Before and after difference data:
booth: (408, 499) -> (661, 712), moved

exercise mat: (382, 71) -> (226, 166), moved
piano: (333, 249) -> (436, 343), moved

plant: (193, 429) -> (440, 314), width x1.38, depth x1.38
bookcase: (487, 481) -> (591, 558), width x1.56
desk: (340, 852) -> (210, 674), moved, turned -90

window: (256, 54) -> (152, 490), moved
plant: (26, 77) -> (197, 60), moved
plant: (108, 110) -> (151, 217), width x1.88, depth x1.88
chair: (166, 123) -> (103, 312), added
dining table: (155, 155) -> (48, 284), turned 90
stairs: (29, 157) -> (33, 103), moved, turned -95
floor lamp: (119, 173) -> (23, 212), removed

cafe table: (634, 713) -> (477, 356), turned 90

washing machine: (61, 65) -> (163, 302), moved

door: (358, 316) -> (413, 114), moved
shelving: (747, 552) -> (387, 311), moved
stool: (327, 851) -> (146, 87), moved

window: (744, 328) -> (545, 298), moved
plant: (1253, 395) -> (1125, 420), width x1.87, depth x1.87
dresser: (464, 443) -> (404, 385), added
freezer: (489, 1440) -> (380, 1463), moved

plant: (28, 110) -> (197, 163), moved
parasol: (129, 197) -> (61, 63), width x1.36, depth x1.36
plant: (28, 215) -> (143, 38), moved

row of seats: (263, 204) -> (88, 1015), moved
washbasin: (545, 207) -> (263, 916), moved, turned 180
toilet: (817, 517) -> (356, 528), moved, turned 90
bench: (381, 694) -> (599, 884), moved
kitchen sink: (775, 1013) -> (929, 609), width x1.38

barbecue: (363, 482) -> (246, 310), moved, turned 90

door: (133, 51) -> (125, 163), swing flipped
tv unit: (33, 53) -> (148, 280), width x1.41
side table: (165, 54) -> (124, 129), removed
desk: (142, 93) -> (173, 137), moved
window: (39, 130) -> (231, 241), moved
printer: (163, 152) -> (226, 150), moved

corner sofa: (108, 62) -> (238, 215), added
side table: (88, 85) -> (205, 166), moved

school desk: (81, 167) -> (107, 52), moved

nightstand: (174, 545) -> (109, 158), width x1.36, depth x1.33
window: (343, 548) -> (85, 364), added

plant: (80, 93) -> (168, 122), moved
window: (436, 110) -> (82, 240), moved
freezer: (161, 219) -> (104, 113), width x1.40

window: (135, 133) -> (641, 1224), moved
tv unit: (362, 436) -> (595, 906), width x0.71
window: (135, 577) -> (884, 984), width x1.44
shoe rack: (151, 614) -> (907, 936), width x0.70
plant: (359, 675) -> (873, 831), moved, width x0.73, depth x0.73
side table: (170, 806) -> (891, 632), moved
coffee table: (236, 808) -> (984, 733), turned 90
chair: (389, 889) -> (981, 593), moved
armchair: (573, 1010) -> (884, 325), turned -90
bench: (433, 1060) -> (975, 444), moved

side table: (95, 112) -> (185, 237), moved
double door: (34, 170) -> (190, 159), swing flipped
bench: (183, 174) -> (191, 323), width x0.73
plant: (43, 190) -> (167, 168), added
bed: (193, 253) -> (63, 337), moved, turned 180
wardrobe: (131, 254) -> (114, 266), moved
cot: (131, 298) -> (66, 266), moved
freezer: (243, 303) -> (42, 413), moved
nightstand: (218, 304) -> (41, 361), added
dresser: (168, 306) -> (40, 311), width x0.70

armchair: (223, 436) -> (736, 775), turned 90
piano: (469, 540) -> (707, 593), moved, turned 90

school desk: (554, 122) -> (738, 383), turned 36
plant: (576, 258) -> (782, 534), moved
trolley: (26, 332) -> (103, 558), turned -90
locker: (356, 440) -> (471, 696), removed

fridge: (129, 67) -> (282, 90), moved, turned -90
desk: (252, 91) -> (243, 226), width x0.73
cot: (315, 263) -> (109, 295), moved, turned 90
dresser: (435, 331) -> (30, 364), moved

YOUR GOAL — Will you return exactly the lines above from the one with "printer: (163, 152) -> (226, 150), moved" down to the one with "plant: (80, 93) -> (168, 122), moved", counting both as part of the range?

RESPONSE AREA —
printer: (163, 152) -> (226, 150), moved

corner sofa: (108, 62) -> (238, 215), added
side table: (88, 85) -> (205, 166), moved

school desk: (81, 167) -> (107, 52), moved

nightstand: (174, 545) -> (109, 158), width x1.36, depth x1.33
window: (343, 548) -> (85, 364), added

plant: (80, 93) -> (168, 122), moved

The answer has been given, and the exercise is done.